* [Task goal]: After locating the line with "C4: none -> 330nF (GND, U2/PA10)" in the records below, print it and every line after it exactly.

* [Working data]:
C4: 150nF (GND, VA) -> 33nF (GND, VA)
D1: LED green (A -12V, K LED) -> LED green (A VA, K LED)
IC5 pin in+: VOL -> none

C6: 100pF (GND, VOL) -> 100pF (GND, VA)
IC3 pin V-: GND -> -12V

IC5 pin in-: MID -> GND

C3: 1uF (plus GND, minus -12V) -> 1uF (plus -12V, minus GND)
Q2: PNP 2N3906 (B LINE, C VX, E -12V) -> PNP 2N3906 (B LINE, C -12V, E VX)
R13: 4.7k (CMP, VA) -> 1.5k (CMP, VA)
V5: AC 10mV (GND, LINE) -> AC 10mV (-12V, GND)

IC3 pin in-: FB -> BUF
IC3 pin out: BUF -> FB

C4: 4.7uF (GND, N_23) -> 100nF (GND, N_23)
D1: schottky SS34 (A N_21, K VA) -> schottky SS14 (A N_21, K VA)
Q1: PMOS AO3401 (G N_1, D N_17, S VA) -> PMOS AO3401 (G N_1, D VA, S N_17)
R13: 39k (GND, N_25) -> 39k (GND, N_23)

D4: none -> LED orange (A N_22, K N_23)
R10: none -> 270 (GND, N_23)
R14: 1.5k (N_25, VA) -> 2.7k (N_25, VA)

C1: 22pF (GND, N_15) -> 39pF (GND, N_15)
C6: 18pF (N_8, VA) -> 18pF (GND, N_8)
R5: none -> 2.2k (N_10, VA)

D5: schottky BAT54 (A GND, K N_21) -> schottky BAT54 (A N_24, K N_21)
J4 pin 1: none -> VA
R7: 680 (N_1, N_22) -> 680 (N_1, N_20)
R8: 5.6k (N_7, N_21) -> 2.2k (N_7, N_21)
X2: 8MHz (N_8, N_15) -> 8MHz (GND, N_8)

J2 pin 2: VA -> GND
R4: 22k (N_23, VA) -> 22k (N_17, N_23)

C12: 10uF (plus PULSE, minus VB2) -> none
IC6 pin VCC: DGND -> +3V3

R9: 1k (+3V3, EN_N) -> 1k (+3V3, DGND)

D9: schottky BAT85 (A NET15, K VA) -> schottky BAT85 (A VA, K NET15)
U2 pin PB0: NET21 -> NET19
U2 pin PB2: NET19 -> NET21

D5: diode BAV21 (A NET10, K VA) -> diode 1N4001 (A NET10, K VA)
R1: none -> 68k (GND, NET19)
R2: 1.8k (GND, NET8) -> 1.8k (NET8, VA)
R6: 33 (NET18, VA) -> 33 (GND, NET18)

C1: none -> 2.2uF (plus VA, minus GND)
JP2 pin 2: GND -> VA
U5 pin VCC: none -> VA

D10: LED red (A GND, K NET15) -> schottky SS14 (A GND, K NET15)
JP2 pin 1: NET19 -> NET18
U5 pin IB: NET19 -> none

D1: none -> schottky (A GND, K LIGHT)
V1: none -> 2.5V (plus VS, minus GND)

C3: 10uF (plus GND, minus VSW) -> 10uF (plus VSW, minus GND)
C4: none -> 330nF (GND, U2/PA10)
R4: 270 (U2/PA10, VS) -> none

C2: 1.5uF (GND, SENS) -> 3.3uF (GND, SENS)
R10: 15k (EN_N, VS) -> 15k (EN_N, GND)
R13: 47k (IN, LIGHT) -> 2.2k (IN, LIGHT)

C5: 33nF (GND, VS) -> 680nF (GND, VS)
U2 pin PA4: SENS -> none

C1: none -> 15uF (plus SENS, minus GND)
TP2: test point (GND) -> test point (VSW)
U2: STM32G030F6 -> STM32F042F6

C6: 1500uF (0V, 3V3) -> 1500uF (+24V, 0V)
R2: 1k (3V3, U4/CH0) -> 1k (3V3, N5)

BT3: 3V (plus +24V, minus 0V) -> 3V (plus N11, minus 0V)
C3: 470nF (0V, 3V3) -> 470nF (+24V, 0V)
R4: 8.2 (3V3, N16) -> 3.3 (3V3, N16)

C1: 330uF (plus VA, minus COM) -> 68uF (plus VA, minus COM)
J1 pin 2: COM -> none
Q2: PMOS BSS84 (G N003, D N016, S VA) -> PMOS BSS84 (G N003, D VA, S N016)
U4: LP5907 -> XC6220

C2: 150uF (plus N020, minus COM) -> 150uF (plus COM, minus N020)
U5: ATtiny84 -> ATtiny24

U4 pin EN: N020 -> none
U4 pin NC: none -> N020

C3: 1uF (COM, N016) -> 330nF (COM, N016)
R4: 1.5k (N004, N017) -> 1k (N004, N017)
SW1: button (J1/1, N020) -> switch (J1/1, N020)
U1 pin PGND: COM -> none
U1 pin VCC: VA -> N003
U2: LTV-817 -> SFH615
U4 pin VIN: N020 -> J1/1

* [Exercise output]:
C4: none -> 330nF (GND, U2/PA10)
R4: 270 (U2/PA10, VS) -> none

C2: 1.5uF (GND, SENS) -> 3.3uF (GND, SENS)
R10: 15k (EN_N, VS) -> 15k (EN_N, GND)
R13: 47k (IN, LIGHT) -> 2.2k (IN, LIGHT)

C5: 33nF (GND, VS) -> 680nF (GND, VS)
U2 pin PA4: SENS -> none

C1: none -> 15uF (plus SENS, minus GND)
TP2: test point (GND) -> test point (VSW)
U2: STM32G030F6 -> STM32F042F6

C6: 1500uF (0V, 3V3) -> 1500uF (+24V, 0V)
R2: 1k (3V3, U4/CH0) -> 1k (3V3, N5)

BT3: 3V (plus +24V, minus 0V) -> 3V (plus N11, minus 0V)
C3: 470nF (0V, 3V3) -> 470nF (+24V, 0V)
R4: 8.2 (3V3, N16) -> 3.3 (3V3, N16)

C1: 330uF (plus VA, minus COM) -> 68uF (plus VA, minus COM)
J1 pin 2: COM -> none
Q2: PMOS BSS84 (G N003, D N016, S VA) -> PMOS BSS84 (G N003, D VA, S N016)
U4: LP5907 -> XC6220

C2: 150uF (plus N020, minus COM) -> 150uF (plus COM, minus N020)
U5: ATtiny84 -> ATtiny24

U4 pin EN: N020 -> none
U4 pin NC: none -> N020

C3: 1uF (COM, N016) -> 330nF (COM, N016)
R4: 1.5k (N004, N017) -> 1k (N004, N017)
SW1: button (J1/1, N020) -> switch (J1/1, N020)
U1 pin PGND: COM -> none
U1 pin VCC: VA -> N003
U2: LTV-817 -> SFH615
U4 pin VIN: N020 -> J1/1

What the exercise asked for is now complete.